[Task goal] Find every line below with the string "size" and pick it out.

** Opening Dataset records block **

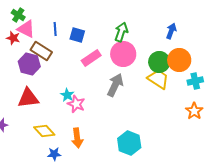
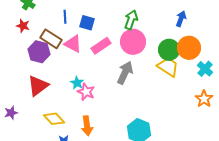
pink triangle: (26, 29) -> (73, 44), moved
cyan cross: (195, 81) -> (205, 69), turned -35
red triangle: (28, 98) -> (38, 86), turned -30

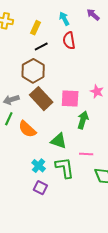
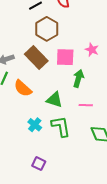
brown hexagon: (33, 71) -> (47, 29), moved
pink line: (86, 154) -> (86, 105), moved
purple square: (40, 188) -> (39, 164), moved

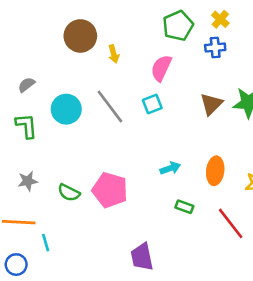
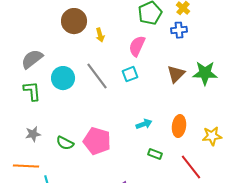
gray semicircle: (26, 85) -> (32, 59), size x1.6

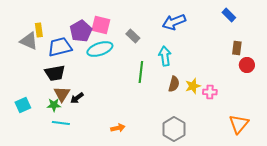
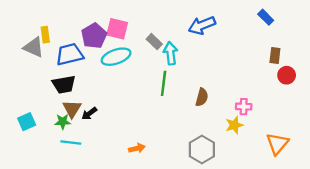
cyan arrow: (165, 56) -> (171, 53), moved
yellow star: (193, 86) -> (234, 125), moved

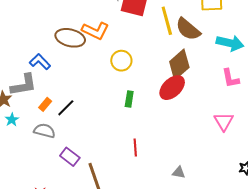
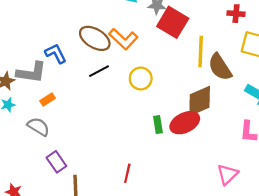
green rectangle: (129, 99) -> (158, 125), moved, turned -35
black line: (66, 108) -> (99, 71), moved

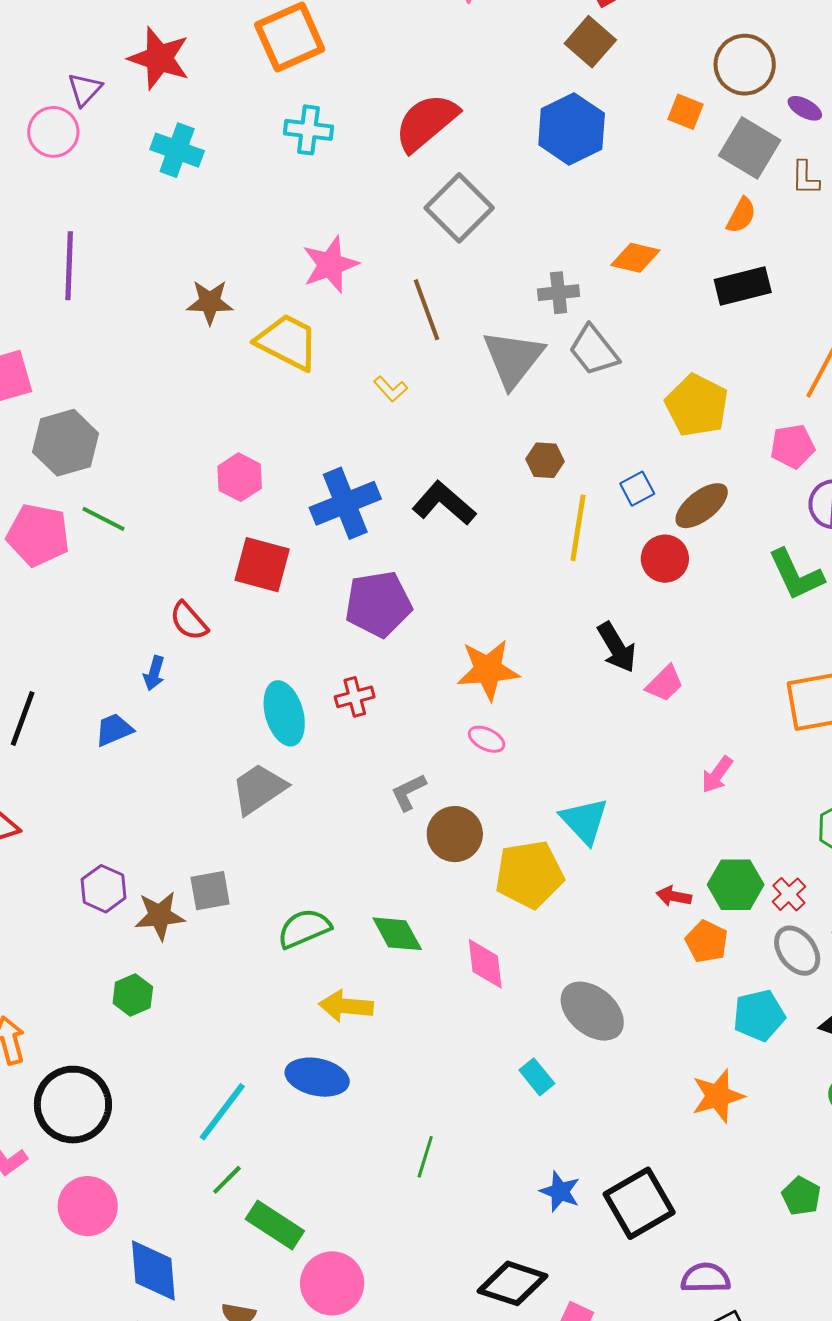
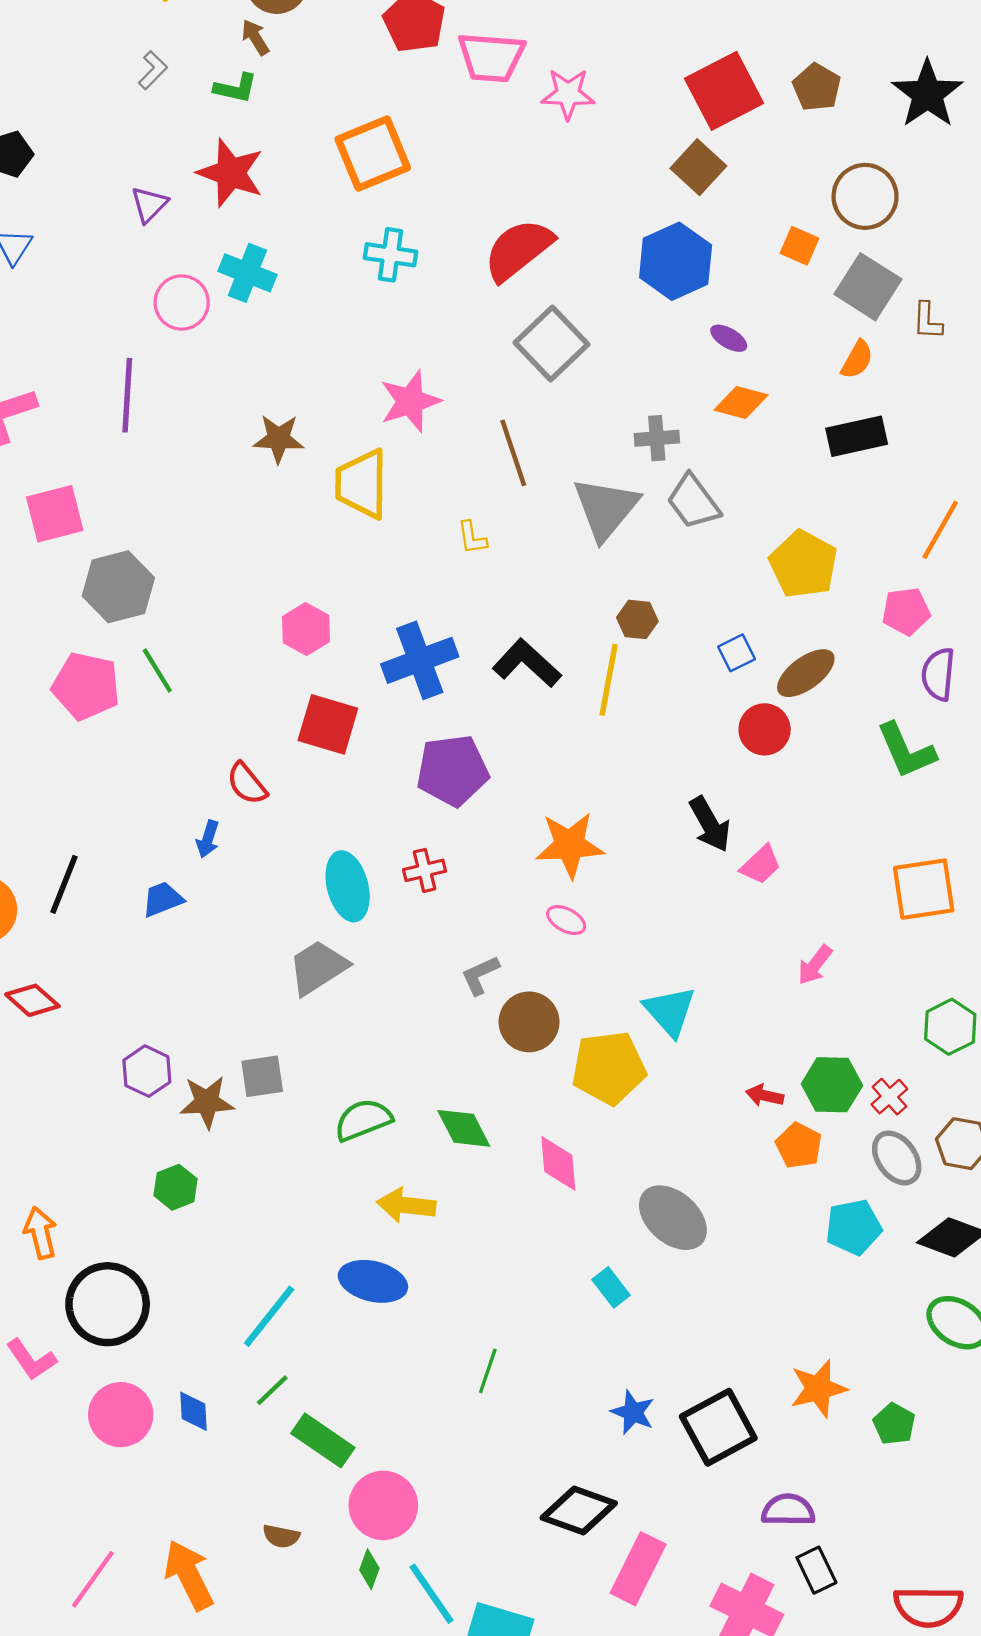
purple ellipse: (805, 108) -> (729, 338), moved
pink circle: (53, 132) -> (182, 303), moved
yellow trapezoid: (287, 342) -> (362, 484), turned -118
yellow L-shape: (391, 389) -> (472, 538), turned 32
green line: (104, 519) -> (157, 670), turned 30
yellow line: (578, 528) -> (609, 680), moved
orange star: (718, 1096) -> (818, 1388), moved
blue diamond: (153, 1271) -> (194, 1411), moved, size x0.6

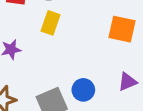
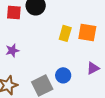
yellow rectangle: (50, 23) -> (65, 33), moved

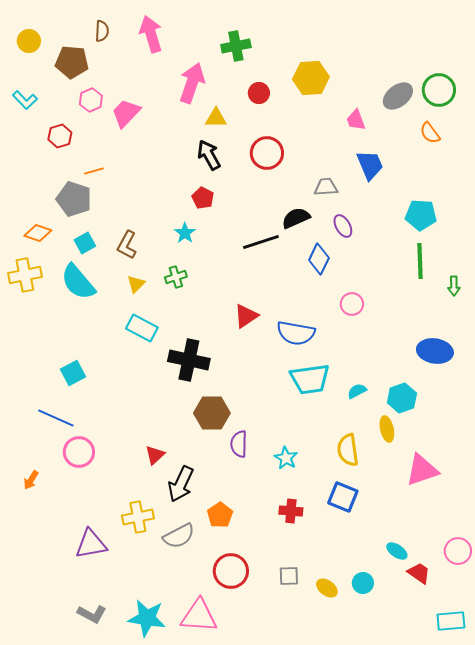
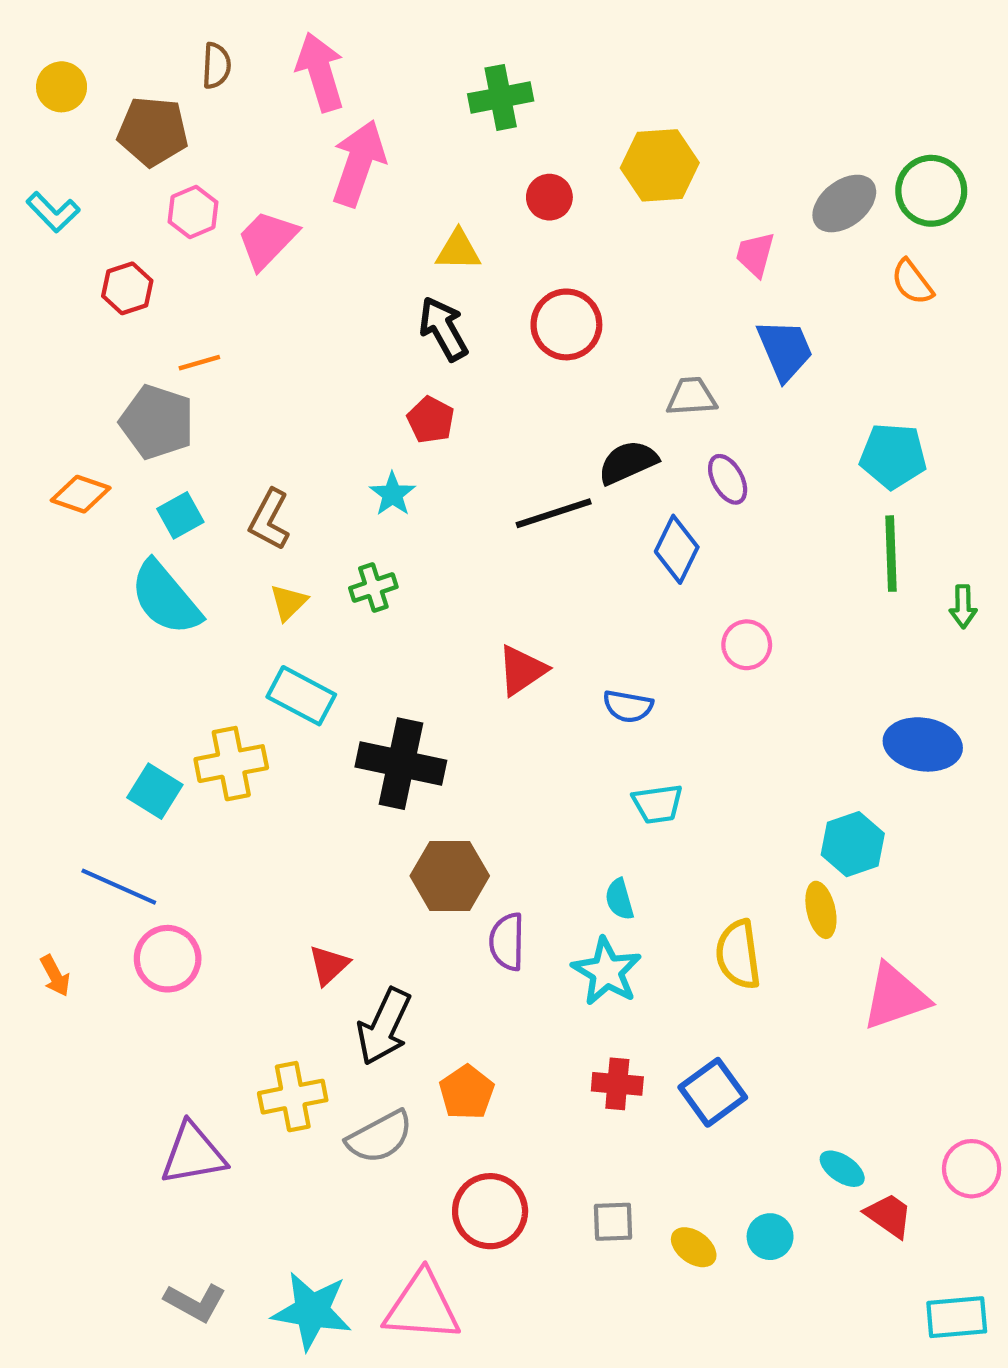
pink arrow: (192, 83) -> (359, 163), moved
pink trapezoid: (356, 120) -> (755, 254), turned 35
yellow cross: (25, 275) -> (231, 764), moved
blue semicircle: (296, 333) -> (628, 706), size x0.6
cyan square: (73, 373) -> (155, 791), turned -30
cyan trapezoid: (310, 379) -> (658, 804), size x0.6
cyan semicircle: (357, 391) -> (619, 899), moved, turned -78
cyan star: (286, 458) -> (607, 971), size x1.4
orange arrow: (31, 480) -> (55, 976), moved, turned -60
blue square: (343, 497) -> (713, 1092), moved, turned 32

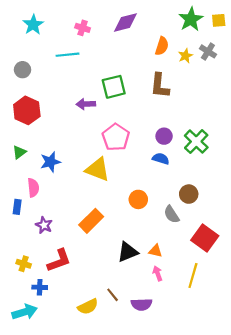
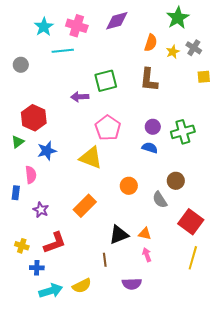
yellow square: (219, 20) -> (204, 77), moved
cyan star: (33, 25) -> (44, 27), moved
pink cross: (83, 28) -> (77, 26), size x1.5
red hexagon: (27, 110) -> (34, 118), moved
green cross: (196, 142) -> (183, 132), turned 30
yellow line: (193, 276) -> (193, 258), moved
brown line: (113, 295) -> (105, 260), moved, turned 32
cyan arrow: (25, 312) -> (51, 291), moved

** Closing Dataset records block **

[Your solution]
gray semicircle: (26, 85) -> (32, 59), size x1.6
blue diamond: (153, 1271) -> (194, 1411), moved, size x0.6
blue semicircle: (296, 333) -> (628, 706), size x0.6
cyan trapezoid: (310, 379) -> (658, 804), size x0.6
cyan star: (286, 458) -> (607, 971), size x1.4
pink cross: (83, 28) -> (77, 26), size x1.5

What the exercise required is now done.